* [About this exercise]: Write out once more the lines running from the top of the entries below to the line with "grey capsule: 1 -> 2", both ends included.

———

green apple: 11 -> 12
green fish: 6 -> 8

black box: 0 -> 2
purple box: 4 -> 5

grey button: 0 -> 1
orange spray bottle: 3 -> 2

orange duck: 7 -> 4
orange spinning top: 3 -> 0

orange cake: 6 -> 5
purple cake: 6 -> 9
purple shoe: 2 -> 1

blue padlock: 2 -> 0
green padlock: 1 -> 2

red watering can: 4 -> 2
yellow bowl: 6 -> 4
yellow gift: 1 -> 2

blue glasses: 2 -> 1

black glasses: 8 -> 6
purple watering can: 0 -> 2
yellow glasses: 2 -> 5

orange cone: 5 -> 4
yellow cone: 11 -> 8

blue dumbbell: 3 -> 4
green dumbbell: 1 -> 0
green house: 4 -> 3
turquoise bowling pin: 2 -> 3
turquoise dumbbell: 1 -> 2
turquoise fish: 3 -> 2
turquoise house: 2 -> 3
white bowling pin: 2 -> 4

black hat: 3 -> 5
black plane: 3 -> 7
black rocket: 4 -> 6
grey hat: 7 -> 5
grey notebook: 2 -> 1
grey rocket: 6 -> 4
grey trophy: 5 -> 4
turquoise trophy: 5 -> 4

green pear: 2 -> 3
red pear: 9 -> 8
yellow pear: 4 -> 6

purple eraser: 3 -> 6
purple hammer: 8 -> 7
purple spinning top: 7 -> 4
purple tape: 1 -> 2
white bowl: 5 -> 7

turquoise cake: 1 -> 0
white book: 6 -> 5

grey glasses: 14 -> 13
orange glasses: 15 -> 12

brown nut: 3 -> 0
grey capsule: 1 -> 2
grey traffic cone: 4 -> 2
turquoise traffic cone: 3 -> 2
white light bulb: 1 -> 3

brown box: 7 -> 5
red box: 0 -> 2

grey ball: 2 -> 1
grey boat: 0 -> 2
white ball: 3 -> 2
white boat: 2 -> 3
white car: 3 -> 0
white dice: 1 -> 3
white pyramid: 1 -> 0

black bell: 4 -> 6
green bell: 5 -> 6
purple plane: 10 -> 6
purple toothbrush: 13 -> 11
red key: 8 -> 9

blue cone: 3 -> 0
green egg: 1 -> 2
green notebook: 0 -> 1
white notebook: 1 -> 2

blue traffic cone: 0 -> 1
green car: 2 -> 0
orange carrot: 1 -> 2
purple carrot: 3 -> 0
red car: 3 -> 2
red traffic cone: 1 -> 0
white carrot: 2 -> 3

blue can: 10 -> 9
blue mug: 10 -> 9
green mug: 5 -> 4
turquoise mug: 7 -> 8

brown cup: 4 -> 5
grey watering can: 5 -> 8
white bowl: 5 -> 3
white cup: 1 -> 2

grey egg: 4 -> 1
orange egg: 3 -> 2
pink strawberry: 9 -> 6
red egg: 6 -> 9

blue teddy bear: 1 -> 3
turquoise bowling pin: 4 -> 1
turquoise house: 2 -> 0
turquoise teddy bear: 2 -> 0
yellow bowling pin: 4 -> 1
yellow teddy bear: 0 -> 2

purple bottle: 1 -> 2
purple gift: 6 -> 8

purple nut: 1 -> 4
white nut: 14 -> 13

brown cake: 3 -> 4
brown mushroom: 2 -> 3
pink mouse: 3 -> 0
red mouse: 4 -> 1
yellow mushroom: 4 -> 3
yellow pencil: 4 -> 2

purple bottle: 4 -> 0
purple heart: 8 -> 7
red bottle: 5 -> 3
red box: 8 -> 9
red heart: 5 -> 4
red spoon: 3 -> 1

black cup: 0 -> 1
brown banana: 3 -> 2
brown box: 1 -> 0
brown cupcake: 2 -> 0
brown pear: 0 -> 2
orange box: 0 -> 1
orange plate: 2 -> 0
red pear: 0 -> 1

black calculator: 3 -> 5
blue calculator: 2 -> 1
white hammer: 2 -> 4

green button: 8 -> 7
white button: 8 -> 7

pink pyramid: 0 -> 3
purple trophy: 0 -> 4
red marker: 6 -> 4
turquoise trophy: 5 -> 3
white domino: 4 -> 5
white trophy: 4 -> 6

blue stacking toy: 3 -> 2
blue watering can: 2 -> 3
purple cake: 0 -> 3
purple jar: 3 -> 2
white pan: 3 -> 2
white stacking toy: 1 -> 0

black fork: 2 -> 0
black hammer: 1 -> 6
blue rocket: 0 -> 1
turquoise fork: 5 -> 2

———

* [Solution below]:
green apple: 11 -> 12
green fish: 6 -> 8

black box: 0 -> 2
purple box: 4 -> 5

grey button: 0 -> 1
orange spray bottle: 3 -> 2

orange duck: 7 -> 4
orange spinning top: 3 -> 0

orange cake: 6 -> 5
purple cake: 6 -> 9
purple shoe: 2 -> 1

blue padlock: 2 -> 0
green padlock: 1 -> 2

red watering can: 4 -> 2
yellow bowl: 6 -> 4
yellow gift: 1 -> 2

blue glasses: 2 -> 1

black glasses: 8 -> 6
purple watering can: 0 -> 2
yellow glasses: 2 -> 5

orange cone: 5 -> 4
yellow cone: 11 -> 8

blue dumbbell: 3 -> 4
green dumbbell: 1 -> 0
green house: 4 -> 3
turquoise bowling pin: 2 -> 3
turquoise dumbbell: 1 -> 2
turquoise fish: 3 -> 2
turquoise house: 2 -> 3
white bowling pin: 2 -> 4

black hat: 3 -> 5
black plane: 3 -> 7
black rocket: 4 -> 6
grey hat: 7 -> 5
grey notebook: 2 -> 1
grey rocket: 6 -> 4
grey trophy: 5 -> 4
turquoise trophy: 5 -> 4

green pear: 2 -> 3
red pear: 9 -> 8
yellow pear: 4 -> 6

purple eraser: 3 -> 6
purple hammer: 8 -> 7
purple spinning top: 7 -> 4
purple tape: 1 -> 2
white bowl: 5 -> 7

turquoise cake: 1 -> 0
white book: 6 -> 5

grey glasses: 14 -> 13
orange glasses: 15 -> 12

brown nut: 3 -> 0
grey capsule: 1 -> 2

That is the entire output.